DATA IN THIS EXERCISE:
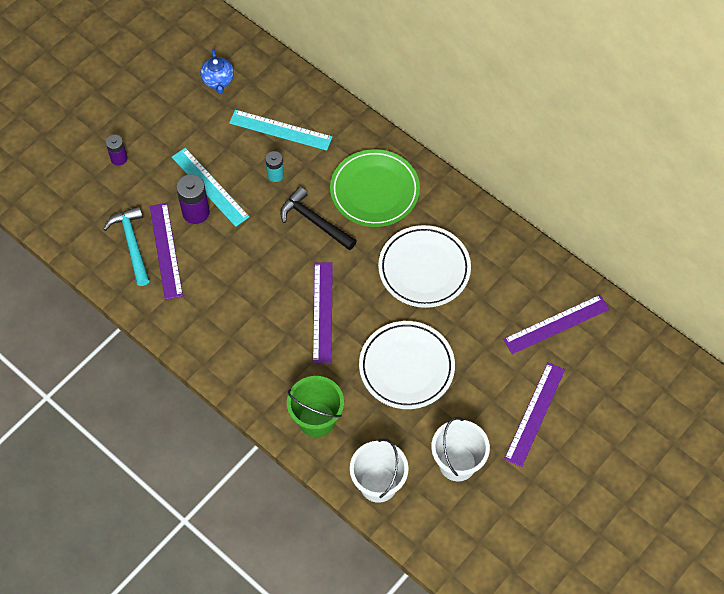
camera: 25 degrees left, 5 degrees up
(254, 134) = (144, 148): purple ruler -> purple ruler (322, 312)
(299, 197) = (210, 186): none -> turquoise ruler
* * *
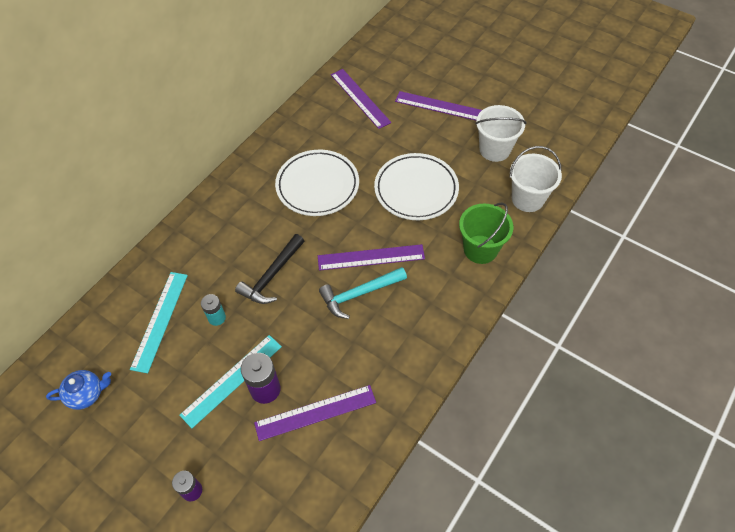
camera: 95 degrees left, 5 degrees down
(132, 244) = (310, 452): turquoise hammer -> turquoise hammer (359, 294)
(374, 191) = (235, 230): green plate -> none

EXERCISE: Your answer must consist solely of the lines above between the line holding "(254, 134) = (144, 148): purple" and the line holding "(299, 197) = (210, 186): none", inclusive, copied exactly.

REPLY:
(254, 134) = (144, 148): purple ruler -> purple ruler (322, 312)
(299, 197) = (210, 186): none -> turquoise ruler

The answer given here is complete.